### What you have to do
Print exactly what appears from the line containing "black cap [321,24,380,73]" through the final line of the data below, pictures excluded.

### Exercise inputs

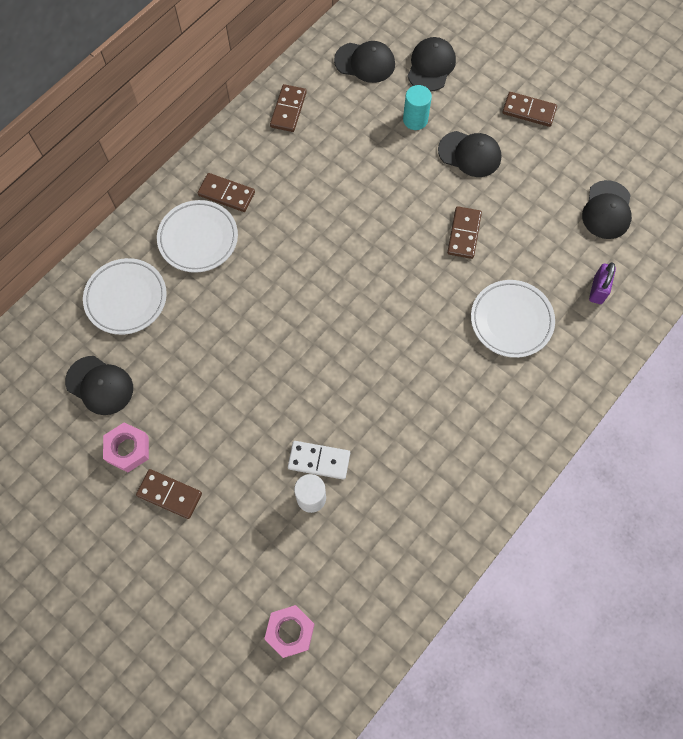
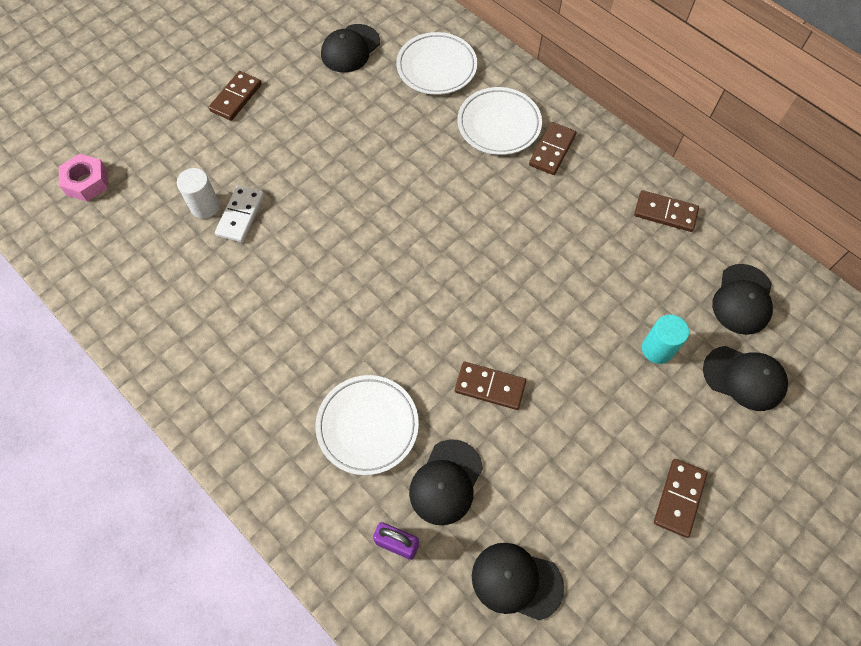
camera: 95 degrees right, 5 degrees down
pink nut [103,422,149,472] -> none
black cap [438,131,501,177] -> black cap moved to [409,439,483,525]

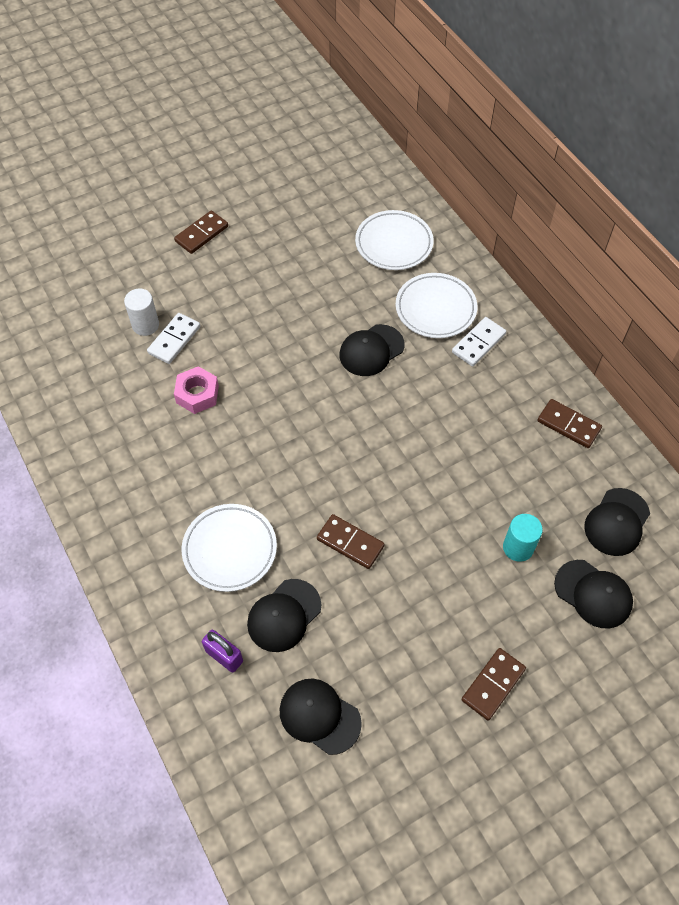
camera: 15 degrees right, 5 degrees down
pink nut [59,154,108,202] -> pink nut moved to [174,366,219,414]
black cap [321,24,380,73] -> black cap moved to [339,324,405,376]
brown domino [529,122,576,175] -> white domino [452,317,506,367]

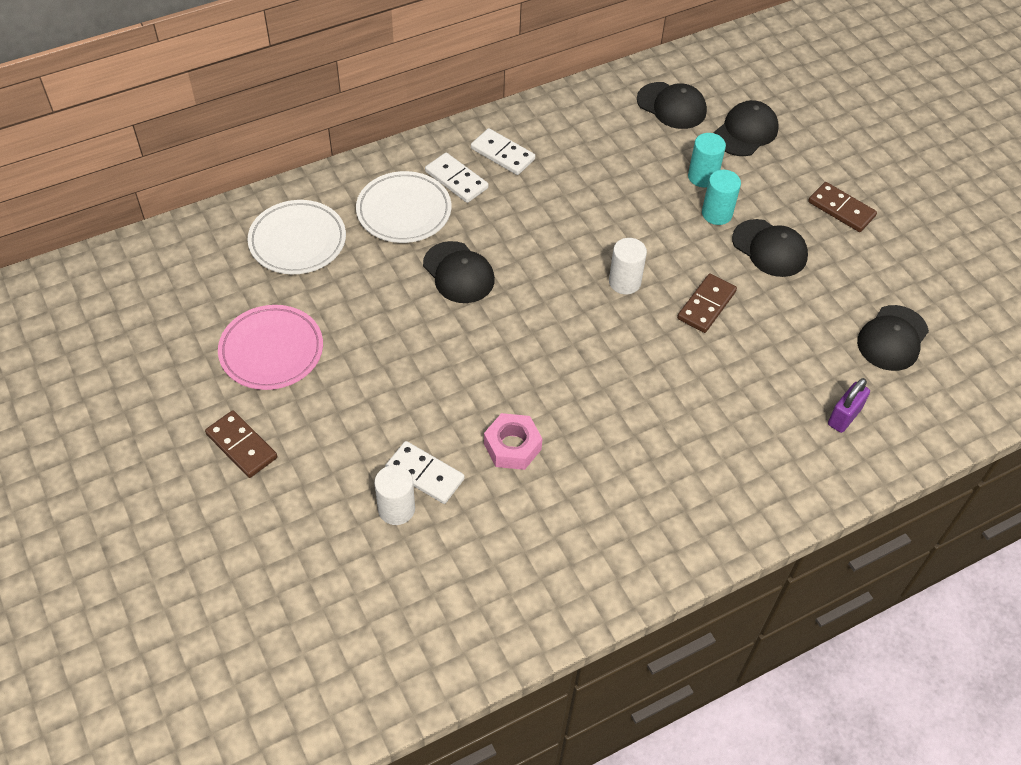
camera: 90 degrees left, 5 degrees down
white plate [182,504,277,592] -> none
black cap [247,579,321,652] -> black cap moved to [732,219,808,277]
brown domino [537,399,602,448] -> none
none -> pink plate [218,305,323,390]
none -> white domino [471,128,535,175]
none -> white cylinder [609,238,647,294]
none -> turquoise cylinder [702,170,741,225]

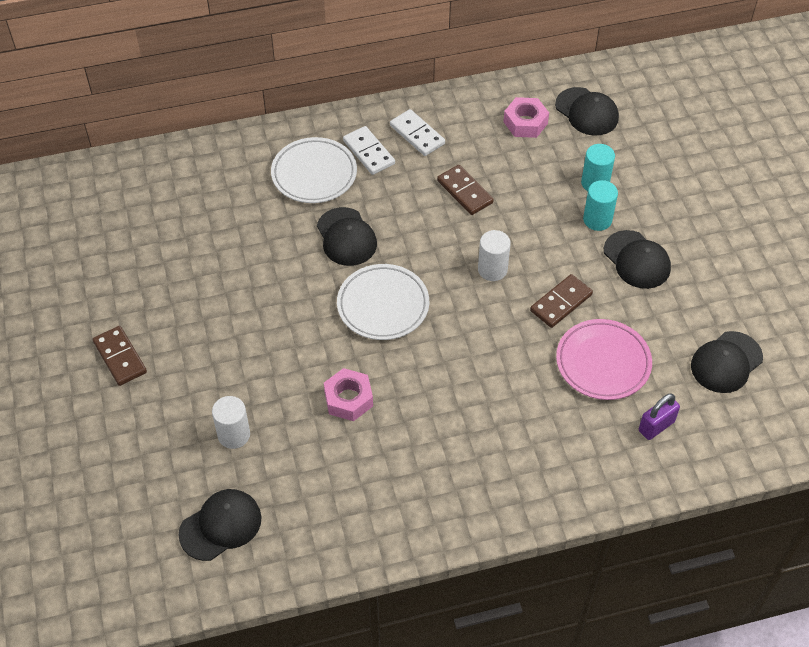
camera: 15 degrees right, 0 degrees up
pink plate [218,305,323,390] -> pink plate moved to [556,319,652,400]
white plate [248,200,346,274] -> white plate moved to [337,264,429,340]
white domino [385,441,465,504] -> none
black cap [714,100,779,156] -> black cap moved to [179,489,261,561]
brown domino [808,182,877,232] -> brown domino moved to [437,165,494,215]
none -> pink nut [503,97,549,138]

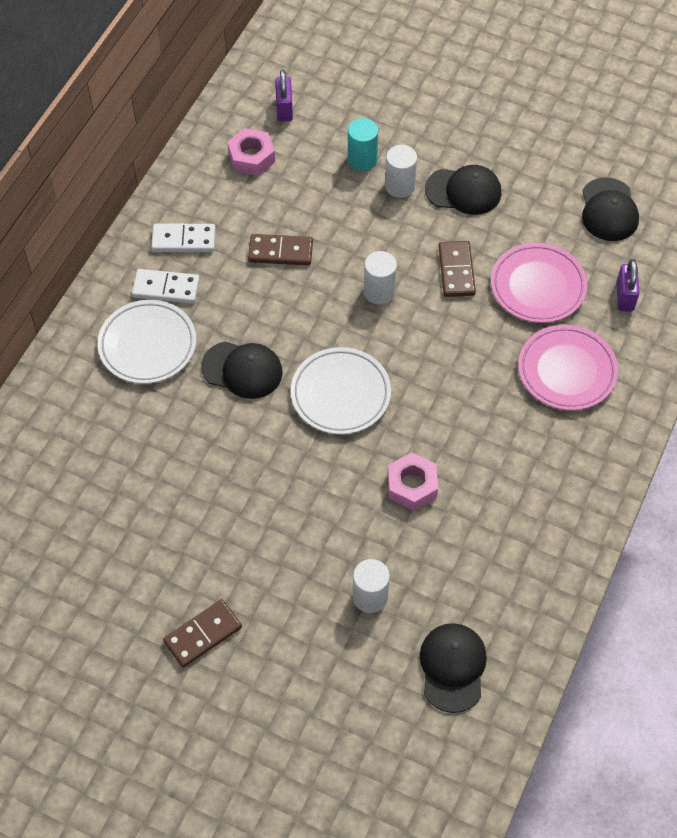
camera: 50 degrees left, 5 degrees up
brown domino [93,326,147,386] -> brown domino turned 45 degrees counterclockwise [163,599,242,668]
black cap [555,87,619,136] -> purple padlock [275,70,293,122]
turquoise cylinder [583,180,618,231] -> white cylinder [385,145,417,198]
none -> pink plate [518,325,618,411]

### Response below
black cap [321,24,380,73] -> black cap moved to [339,324,405,376]
brown domino [529,122,576,175] -> white domino [452,317,506,367]

camera: 90 degrees left, 5 degrees down
white plate [182,504,277,592] -> none
black cap [247,579,321,652] -> black cap moved to [732,219,808,277]
brown domino [537,399,602,448] -> none
none -> pink plate [218,305,323,390]
none -> white domino [471,128,535,175]
none -> white cylinder [609,238,647,294]
none -> turquoise cylinder [702,170,741,225]

camera: 15 degrees right, 0 degrees up
pink plate [218,305,323,390] -> pink plate moved to [556,319,652,400]
white plate [248,200,346,274] -> white plate moved to [337,264,429,340]
white domino [385,441,465,504] -> none
black cap [714,100,779,156] -> black cap moved to [179,489,261,561]
brown domino [808,182,877,232] -> brown domino moved to [437,165,494,215]
none -> pink nut [503,97,549,138]

camera: 50 degrees left, 5 degrees up
brown domino [93,326,147,386] -> brown domino turned 45 degrees counterclockwise [163,599,242,668]
black cap [555,87,619,136] -> purple padlock [275,70,293,122]
turquoise cylinder [583,180,618,231] -> white cylinder [385,145,417,198]
none -> pink plate [518,325,618,411]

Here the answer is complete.